- [Goal] Arrange the lines of the material below as a numbered list, leaving out any blank lines. Begin at the line that contains "pink trapezoid at" and stop after the line that contains "purple line at".
──────── Provided information
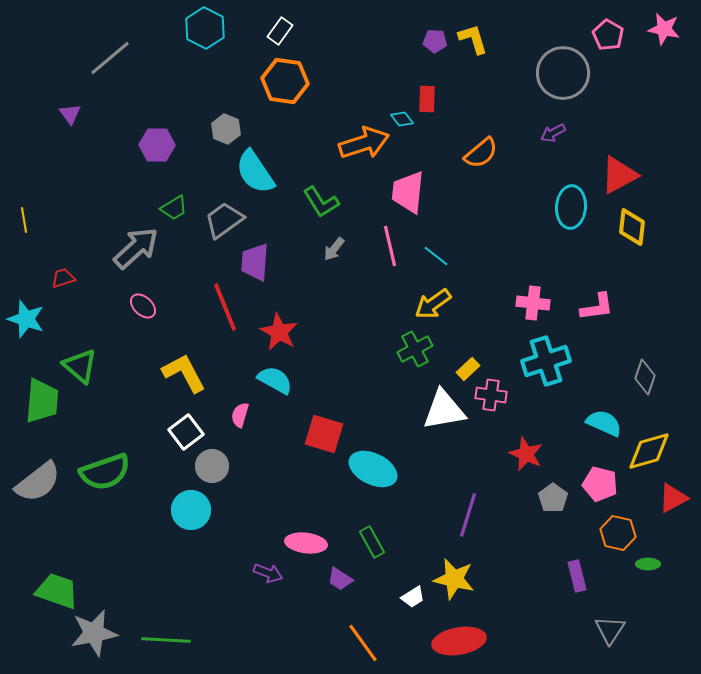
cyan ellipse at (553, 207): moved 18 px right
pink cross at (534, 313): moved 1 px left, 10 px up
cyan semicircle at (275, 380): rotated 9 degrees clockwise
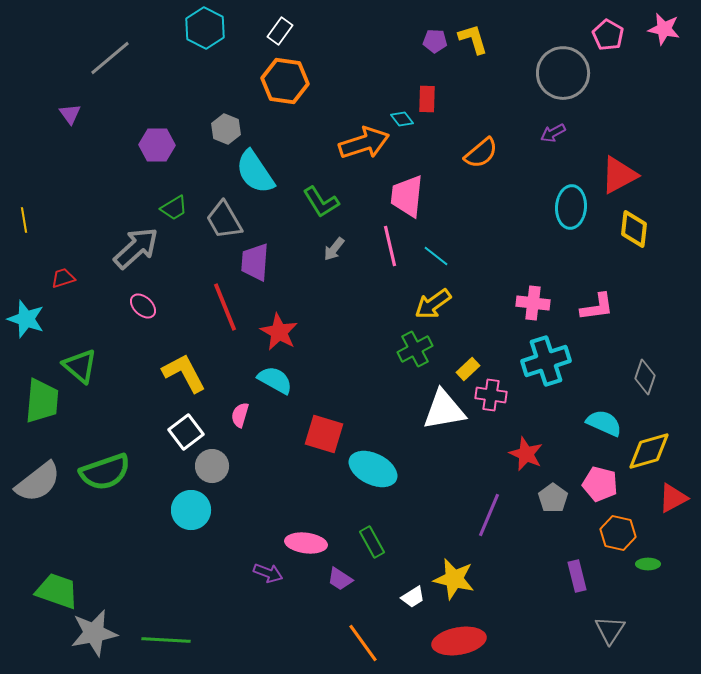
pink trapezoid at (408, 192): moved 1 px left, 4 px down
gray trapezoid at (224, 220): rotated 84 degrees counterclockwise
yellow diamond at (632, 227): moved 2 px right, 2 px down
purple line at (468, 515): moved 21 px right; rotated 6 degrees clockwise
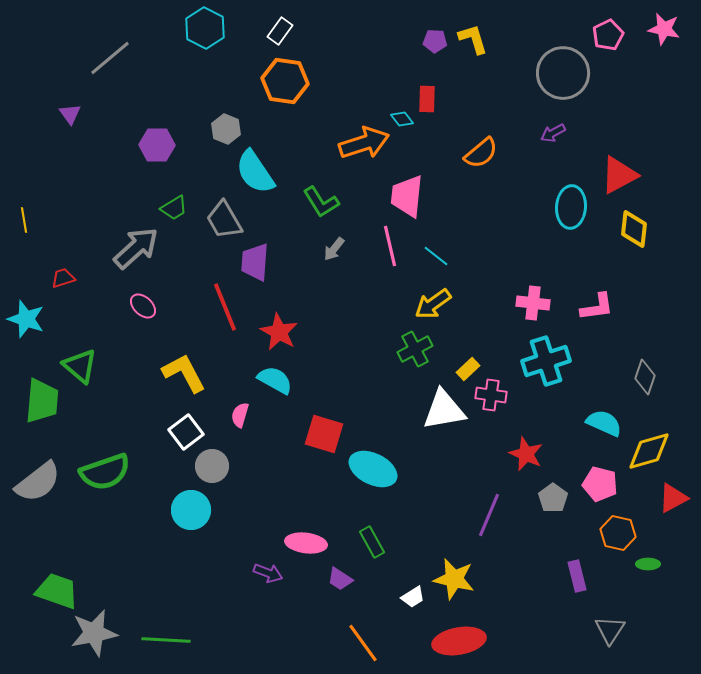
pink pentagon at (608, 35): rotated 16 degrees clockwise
────────────────
──────── Provided information
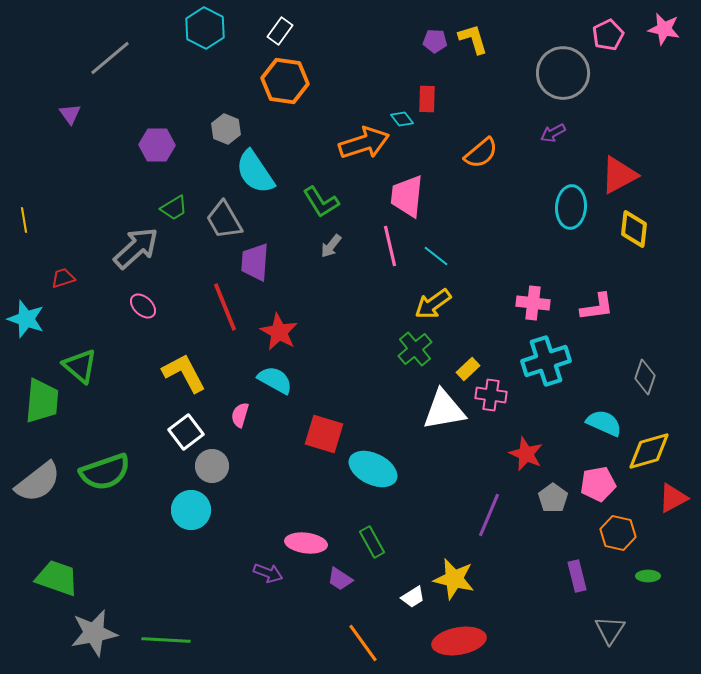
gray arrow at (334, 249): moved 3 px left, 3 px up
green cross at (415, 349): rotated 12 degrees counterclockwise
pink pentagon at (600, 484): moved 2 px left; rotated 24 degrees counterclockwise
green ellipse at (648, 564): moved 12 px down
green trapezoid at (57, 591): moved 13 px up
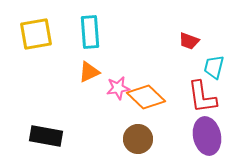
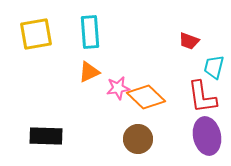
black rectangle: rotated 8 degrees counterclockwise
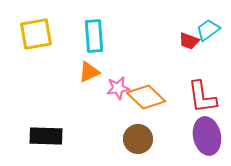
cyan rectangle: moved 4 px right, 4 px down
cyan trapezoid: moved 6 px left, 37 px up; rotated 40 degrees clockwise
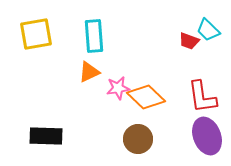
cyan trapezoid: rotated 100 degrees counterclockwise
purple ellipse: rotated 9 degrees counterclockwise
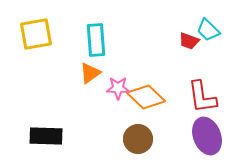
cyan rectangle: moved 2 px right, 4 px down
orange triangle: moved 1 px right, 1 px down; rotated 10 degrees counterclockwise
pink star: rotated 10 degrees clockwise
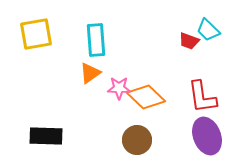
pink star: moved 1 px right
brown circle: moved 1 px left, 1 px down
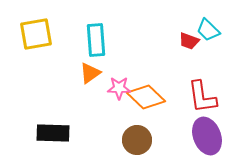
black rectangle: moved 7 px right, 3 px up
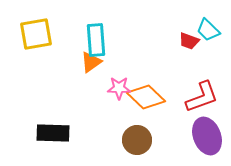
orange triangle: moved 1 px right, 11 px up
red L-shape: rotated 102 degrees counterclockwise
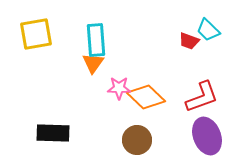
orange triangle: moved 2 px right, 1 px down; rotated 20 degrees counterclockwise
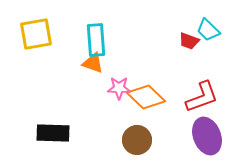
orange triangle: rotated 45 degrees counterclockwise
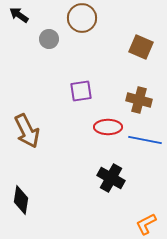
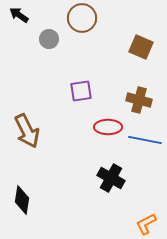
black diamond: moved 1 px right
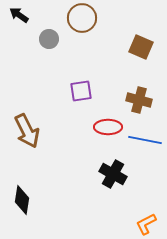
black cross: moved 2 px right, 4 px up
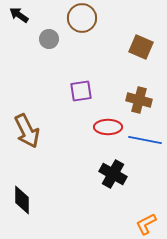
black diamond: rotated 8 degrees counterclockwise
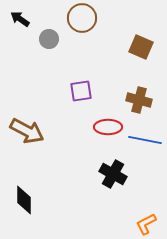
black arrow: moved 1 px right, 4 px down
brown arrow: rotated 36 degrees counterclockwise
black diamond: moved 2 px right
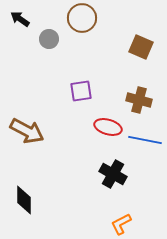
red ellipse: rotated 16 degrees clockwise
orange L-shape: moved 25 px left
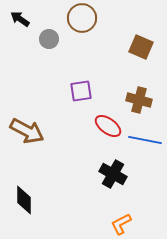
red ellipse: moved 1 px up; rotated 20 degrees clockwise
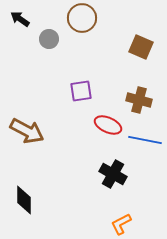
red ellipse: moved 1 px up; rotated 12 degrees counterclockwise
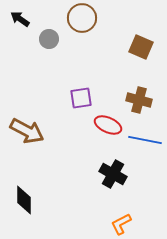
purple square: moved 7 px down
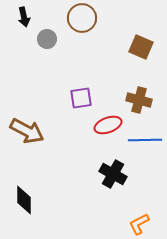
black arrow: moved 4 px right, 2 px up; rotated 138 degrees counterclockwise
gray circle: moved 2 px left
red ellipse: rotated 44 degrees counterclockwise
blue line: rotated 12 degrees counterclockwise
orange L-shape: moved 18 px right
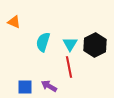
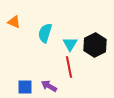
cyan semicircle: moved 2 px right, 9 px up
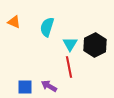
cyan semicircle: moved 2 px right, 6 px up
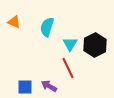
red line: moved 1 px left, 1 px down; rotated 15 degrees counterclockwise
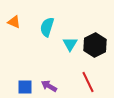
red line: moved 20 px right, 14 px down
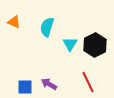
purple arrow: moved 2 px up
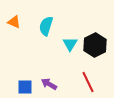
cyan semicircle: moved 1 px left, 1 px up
────────────────
- [Result]
1. pink trapezoid at (408, 192): moved 1 px left, 4 px down
2. gray trapezoid at (224, 220): rotated 84 degrees counterclockwise
3. yellow diamond at (632, 227): moved 2 px right, 2 px down
4. purple line at (468, 515): moved 21 px right; rotated 6 degrees clockwise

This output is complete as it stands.